Problem requirements:
Count the lines in the entries that contain "circle". Say the number and nothing more.

──────────────────────────────

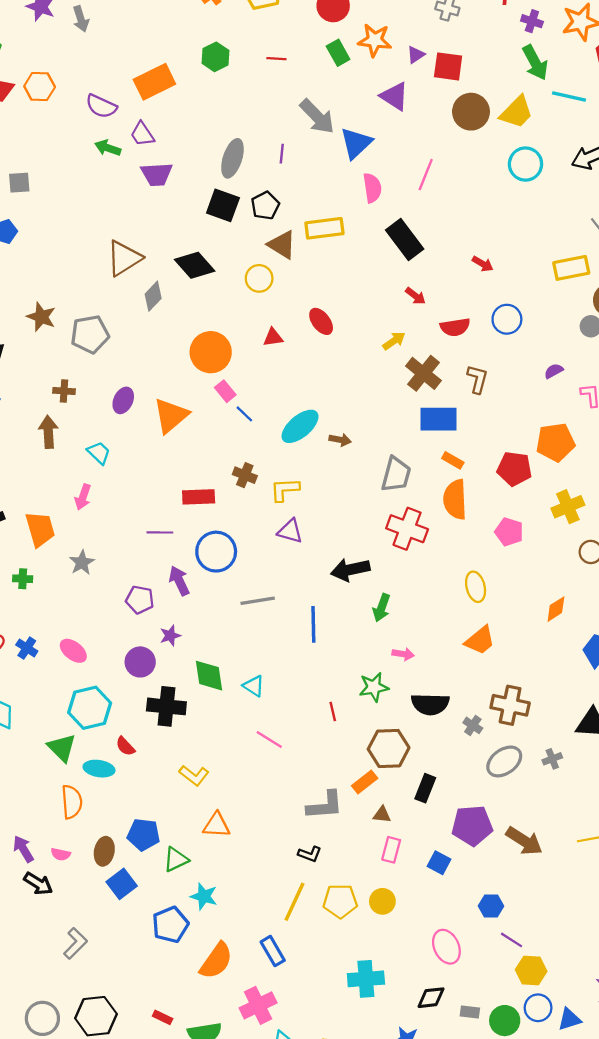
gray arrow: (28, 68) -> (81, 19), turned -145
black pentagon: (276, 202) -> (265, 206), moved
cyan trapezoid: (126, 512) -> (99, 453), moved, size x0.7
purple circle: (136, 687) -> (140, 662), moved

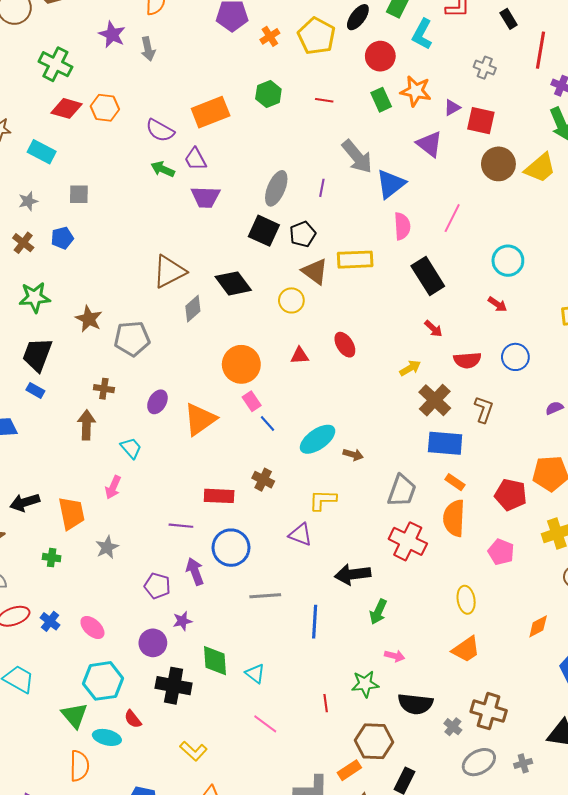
cyan circle: (525, 164) -> (508, 261), moved
yellow L-shape: (285, 490) -> (323, 500), moved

──────────────────────────────

Answer box:
2